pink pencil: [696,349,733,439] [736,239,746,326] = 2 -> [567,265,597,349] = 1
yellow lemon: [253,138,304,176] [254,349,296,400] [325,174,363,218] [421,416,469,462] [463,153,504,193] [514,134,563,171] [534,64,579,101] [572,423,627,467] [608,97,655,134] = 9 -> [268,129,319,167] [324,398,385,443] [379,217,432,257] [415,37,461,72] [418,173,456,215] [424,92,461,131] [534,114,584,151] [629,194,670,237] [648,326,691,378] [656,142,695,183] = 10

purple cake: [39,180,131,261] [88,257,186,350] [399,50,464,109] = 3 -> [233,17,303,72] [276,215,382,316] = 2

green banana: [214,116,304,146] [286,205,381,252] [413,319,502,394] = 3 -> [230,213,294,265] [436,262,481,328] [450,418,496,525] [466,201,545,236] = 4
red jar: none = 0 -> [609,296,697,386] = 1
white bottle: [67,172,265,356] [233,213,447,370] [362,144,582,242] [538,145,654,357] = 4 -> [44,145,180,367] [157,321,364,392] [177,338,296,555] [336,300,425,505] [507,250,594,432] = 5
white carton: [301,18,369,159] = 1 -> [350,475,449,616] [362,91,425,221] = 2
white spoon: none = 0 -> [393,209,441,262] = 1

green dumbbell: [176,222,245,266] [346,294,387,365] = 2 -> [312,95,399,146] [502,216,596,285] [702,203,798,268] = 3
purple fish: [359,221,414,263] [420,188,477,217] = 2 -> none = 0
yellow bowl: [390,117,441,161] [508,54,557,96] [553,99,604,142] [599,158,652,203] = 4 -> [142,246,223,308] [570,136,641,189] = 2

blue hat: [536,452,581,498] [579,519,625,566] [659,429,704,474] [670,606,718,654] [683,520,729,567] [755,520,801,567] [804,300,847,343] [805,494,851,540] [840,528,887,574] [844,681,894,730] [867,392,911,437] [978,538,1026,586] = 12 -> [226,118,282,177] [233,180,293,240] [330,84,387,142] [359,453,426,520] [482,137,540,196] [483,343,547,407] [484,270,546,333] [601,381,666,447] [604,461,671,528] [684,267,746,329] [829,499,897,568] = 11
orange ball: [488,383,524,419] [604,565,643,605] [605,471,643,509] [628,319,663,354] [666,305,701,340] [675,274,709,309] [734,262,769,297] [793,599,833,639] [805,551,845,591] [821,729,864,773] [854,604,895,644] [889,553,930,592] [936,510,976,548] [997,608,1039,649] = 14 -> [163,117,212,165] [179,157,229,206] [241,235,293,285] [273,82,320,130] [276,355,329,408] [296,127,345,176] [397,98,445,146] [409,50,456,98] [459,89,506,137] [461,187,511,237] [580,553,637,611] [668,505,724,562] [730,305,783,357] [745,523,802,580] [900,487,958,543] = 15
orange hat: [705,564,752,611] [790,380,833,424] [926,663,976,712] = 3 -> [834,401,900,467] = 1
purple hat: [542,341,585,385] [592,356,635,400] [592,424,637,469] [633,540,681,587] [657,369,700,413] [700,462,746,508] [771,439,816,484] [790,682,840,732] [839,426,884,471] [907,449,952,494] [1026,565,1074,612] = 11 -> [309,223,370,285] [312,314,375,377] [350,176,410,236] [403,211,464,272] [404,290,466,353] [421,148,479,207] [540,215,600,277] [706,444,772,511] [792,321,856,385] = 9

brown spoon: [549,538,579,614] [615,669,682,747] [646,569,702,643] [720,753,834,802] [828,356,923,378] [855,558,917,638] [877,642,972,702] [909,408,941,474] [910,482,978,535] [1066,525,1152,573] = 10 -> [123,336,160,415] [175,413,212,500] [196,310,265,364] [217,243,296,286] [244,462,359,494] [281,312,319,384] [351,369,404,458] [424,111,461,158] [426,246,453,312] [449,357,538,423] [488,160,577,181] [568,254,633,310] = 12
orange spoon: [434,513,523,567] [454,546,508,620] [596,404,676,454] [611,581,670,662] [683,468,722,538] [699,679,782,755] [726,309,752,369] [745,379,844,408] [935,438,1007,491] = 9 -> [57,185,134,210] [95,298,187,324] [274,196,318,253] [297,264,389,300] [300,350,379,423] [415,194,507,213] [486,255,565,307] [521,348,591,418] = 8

_ _ _ _ _

> [Work request] Output the whole listing exactly.

> [Response area]
pink pencil: [696,349,733,439] [736,239,746,326] = 2 -> [567,265,597,349] = 1
yellow lemon: [253,138,304,176] [254,349,296,400] [325,174,363,218] [421,416,469,462] [463,153,504,193] [514,134,563,171] [534,64,579,101] [572,423,627,467] [608,97,655,134] = 9 -> [268,129,319,167] [324,398,385,443] [379,217,432,257] [415,37,461,72] [418,173,456,215] [424,92,461,131] [534,114,584,151] [629,194,670,237] [648,326,691,378] [656,142,695,183] = 10

purple cake: [39,180,131,261] [88,257,186,350] [399,50,464,109] = 3 -> [233,17,303,72] [276,215,382,316] = 2

green banana: [214,116,304,146] [286,205,381,252] [413,319,502,394] = 3 -> [230,213,294,265] [436,262,481,328] [450,418,496,525] [466,201,545,236] = 4
red jar: none = 0 -> [609,296,697,386] = 1
white bottle: [67,172,265,356] [233,213,447,370] [362,144,582,242] [538,145,654,357] = 4 -> [44,145,180,367] [157,321,364,392] [177,338,296,555] [336,300,425,505] [507,250,594,432] = 5
white carton: [301,18,369,159] = 1 -> [350,475,449,616] [362,91,425,221] = 2
white spoon: none = 0 -> [393,209,441,262] = 1

green dumbbell: [176,222,245,266] [346,294,387,365] = 2 -> [312,95,399,146] [502,216,596,285] [702,203,798,268] = 3
purple fish: [359,221,414,263] [420,188,477,217] = 2 -> none = 0
yellow bowl: [390,117,441,161] [508,54,557,96] [553,99,604,142] [599,158,652,203] = 4 -> [142,246,223,308] [570,136,641,189] = 2

blue hat: [536,452,581,498] [579,519,625,566] [659,429,704,474] [670,606,718,654] [683,520,729,567] [755,520,801,567] [804,300,847,343] [805,494,851,540] [840,528,887,574] [844,681,894,730] [867,392,911,437] [978,538,1026,586] = 12 -> [226,118,282,177] [233,180,293,240] [330,84,387,142] [359,453,426,520] [482,137,540,196] [483,343,547,407] [484,270,546,333] [601,381,666,447] [604,461,671,528] [684,267,746,329] [829,499,897,568] = 11
orange ball: [488,383,524,419] [604,565,643,605] [605,471,643,509] [628,319,663,354] [666,305,701,340] [675,274,709,309] [734,262,769,297] [793,599,833,639] [805,551,845,591] [821,729,864,773] [854,604,895,644] [889,553,930,592] [936,510,976,548] [997,608,1039,649] = 14 -> [163,117,212,165] [179,157,229,206] [241,235,293,285] [273,82,320,130] [276,355,329,408] [296,127,345,176] [397,98,445,146] [409,50,456,98] [459,89,506,137] [461,187,511,237] [580,553,637,611] [668,505,724,562] [730,305,783,357] [745,523,802,580] [900,487,958,543] = 15
orange hat: [705,564,752,611] [790,380,833,424] [926,663,976,712] = 3 -> [834,401,900,467] = 1
purple hat: [542,341,585,385] [592,356,635,400] [592,424,637,469] [633,540,681,587] [657,369,700,413] [700,462,746,508] [771,439,816,484] [790,682,840,732] [839,426,884,471] [907,449,952,494] [1026,565,1074,612] = 11 -> [309,223,370,285] [312,314,375,377] [350,176,410,236] [403,211,464,272] [404,290,466,353] [421,148,479,207] [540,215,600,277] [706,444,772,511] [792,321,856,385] = 9

brown spoon: [549,538,579,614] [615,669,682,747] [646,569,702,643] [720,753,834,802] [828,356,923,378] [855,558,917,638] [877,642,972,702] [909,408,941,474] [910,482,978,535] [1066,525,1152,573] = 10 -> [123,336,160,415] [175,413,212,500] [196,310,265,364] [217,243,296,286] [244,462,359,494] [281,312,319,384] [351,369,404,458] [424,111,461,158] [426,246,453,312] [449,357,538,423] [488,160,577,181] [568,254,633,310] = 12
orange spoon: [434,513,523,567] [454,546,508,620] [596,404,676,454] [611,581,670,662] [683,468,722,538] [699,679,782,755] [726,309,752,369] [745,379,844,408] [935,438,1007,491] = 9 -> [57,185,134,210] [95,298,187,324] [274,196,318,253] [297,264,389,300] [300,350,379,423] [415,194,507,213] [486,255,565,307] [521,348,591,418] = 8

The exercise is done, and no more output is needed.